WHAT YOU HAVE TO DO
Return the data from its first line through the line containing "(B) red point", both ends included, reproducing every line verbatim.

THE INPUT
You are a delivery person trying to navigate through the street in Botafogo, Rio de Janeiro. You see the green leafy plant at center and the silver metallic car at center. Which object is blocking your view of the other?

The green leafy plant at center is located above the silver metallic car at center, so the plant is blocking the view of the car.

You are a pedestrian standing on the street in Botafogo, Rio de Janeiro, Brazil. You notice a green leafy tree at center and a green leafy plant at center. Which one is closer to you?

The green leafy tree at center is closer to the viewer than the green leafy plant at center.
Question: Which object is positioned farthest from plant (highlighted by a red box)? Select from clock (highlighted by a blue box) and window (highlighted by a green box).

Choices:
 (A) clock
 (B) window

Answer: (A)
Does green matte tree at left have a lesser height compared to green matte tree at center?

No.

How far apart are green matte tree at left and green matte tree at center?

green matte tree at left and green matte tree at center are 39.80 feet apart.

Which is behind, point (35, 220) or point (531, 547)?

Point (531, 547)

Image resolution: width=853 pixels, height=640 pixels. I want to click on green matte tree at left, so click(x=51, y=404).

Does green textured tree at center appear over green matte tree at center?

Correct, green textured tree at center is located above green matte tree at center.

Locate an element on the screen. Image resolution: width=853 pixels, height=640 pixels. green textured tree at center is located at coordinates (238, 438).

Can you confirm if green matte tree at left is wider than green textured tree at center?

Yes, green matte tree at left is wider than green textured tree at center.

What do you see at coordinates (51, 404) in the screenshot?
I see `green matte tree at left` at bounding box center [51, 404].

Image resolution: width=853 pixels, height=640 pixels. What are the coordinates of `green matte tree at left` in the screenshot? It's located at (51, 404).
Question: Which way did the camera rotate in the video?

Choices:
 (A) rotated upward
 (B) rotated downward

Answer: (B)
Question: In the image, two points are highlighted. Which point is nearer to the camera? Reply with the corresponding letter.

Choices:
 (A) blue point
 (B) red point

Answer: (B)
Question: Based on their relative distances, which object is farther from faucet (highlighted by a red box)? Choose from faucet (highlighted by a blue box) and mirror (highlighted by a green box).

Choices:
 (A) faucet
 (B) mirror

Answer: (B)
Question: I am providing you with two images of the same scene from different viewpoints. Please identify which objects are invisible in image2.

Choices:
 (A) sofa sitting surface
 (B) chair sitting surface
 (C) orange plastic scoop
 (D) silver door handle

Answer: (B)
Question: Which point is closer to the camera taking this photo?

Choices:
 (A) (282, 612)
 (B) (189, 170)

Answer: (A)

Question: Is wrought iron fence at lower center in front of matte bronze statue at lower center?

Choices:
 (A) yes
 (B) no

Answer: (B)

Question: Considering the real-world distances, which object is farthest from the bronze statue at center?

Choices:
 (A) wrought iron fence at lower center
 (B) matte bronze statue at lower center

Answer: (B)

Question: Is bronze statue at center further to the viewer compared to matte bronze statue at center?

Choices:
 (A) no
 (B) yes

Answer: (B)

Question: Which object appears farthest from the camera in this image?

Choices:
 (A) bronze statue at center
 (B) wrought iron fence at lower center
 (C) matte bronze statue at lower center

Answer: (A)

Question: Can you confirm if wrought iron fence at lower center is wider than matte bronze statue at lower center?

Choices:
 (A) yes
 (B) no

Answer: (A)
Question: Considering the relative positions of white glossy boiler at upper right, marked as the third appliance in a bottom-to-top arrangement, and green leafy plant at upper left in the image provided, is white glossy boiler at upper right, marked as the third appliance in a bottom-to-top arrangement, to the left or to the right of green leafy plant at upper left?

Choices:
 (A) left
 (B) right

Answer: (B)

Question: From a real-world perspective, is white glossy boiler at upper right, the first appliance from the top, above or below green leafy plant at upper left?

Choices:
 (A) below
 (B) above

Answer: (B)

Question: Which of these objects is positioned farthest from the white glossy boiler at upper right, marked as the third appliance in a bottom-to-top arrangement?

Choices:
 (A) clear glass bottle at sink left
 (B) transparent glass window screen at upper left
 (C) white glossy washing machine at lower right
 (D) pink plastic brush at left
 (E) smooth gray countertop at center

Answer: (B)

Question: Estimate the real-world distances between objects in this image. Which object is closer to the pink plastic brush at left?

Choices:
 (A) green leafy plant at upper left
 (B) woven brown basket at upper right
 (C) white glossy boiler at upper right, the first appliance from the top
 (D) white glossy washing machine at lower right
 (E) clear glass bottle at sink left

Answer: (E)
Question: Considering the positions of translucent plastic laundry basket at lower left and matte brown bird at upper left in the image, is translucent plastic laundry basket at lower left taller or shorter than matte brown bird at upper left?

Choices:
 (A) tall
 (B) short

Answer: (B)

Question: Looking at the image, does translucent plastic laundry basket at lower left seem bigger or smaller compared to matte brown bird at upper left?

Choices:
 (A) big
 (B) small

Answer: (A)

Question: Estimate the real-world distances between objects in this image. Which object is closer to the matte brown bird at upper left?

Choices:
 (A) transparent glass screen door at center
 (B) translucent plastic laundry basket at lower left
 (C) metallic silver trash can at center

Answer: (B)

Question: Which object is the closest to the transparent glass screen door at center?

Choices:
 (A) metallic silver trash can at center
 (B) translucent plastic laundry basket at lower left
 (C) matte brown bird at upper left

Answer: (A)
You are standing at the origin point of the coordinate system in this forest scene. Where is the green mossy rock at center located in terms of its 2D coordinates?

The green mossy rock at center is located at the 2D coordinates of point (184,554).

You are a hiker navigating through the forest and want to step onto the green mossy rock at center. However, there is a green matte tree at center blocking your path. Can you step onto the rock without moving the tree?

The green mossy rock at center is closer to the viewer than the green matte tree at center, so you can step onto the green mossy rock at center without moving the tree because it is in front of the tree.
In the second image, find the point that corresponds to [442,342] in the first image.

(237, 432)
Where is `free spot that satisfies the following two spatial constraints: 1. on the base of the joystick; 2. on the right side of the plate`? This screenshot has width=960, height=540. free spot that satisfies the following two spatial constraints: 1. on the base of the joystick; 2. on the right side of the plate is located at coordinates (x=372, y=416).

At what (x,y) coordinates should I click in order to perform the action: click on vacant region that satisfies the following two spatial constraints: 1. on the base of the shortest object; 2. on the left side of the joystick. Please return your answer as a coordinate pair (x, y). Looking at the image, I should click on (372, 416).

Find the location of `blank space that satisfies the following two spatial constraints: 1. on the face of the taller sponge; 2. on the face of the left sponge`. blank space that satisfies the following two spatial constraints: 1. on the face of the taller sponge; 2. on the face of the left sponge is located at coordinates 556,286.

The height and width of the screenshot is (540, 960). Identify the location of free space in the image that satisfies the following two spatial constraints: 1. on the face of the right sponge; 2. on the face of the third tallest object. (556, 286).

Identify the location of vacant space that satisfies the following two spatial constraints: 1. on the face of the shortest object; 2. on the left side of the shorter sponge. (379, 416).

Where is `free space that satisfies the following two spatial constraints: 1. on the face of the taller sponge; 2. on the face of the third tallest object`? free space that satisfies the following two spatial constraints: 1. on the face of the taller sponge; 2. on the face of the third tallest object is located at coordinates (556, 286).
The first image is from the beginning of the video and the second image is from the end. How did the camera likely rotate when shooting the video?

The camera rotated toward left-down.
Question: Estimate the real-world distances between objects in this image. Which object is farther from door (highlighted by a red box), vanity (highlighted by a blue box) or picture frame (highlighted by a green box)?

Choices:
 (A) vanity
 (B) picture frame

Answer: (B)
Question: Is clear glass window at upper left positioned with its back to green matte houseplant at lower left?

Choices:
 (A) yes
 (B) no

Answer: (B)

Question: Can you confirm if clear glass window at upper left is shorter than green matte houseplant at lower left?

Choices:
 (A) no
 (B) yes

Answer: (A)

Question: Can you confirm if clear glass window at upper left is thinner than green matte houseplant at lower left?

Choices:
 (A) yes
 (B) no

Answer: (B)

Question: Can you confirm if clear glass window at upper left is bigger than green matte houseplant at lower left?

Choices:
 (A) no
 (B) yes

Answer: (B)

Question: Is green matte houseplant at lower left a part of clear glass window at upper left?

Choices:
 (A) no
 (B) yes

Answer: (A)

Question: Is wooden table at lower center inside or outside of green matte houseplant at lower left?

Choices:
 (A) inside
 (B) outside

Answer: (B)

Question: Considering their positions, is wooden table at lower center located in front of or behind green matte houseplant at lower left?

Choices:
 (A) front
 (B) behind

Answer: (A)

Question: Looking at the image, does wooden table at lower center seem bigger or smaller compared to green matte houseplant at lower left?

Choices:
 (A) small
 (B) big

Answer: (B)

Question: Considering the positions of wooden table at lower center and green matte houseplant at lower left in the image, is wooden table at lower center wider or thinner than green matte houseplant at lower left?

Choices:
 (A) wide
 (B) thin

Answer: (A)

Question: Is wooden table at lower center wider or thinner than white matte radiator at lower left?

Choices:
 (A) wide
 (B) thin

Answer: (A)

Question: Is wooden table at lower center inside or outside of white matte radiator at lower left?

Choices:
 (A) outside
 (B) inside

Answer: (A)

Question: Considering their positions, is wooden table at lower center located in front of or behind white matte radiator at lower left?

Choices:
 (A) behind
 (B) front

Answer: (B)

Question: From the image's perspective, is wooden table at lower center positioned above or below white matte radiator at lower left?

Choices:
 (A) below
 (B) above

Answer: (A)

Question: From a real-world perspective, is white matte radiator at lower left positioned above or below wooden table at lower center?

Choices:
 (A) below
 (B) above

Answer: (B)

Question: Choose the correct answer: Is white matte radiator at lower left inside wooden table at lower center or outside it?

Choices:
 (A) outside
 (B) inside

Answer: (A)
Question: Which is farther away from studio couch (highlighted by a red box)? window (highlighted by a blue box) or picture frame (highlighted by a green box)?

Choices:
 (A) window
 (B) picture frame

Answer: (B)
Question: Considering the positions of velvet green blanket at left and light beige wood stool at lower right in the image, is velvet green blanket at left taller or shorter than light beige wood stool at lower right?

PROBLEM SOLUTION
You are a delivery person trying to navigate through the street in Botafogo, Rio de Janeiro. You see the green leafy plant at center and the silver metallic car at center. Which object is blocking your view of the other?

The green leafy plant at center is located above the silver metallic car at center, so the plant is blocking the view of the car.

You are a pedestrian standing on the street in Botafogo, Rio de Janeiro, Brazil. You notice a green leafy tree at center and a green leafy plant at center. Which one is closer to you?

The green leafy tree at center is closer to the viewer than the green leafy plant at center.
Question: Which object is positioned farthest from plant (highlighted by a red box)? Select from clock (highlighted by a blue box) and window (highlighted by a green box).

Choices:
 (A) clock
 (B) window

Answer: (A)
Does green matte tree at left have a lesser height compared to green matte tree at center?

No.

How far apart are green matte tree at left and green matte tree at center?

green matte tree at left and green matte tree at center are 39.80 feet apart.

Which is behind, point (35, 220) or point (531, 547)?

Point (531, 547)

Image resolution: width=853 pixels, height=640 pixels. I want to click on green matte tree at left, so click(x=51, y=404).

Does green textured tree at center appear over green matte tree at center?

Correct, green textured tree at center is located above green matte tree at center.

Locate an element on the screen. Image resolution: width=853 pixels, height=640 pixels. green textured tree at center is located at coordinates (238, 438).

Can you confirm if green matte tree at left is wider than green textured tree at center?

Yes, green matte tree at left is wider than green textured tree at center.

What do you see at coordinates (51, 404) in the screenshot?
I see `green matte tree at left` at bounding box center [51, 404].

Image resolution: width=853 pixels, height=640 pixels. What are the coordinates of `green matte tree at left` in the screenshot? It's located at (51, 404).
Question: Which way did the camera rotate in the video?

Choices:
 (A) rotated upward
 (B) rotated downward

Answer: (B)
Question: In the image, two points are highlighted. Which point is nearer to the camera? Reply with the corresponding letter.

Choices:
 (A) blue point
 (B) red point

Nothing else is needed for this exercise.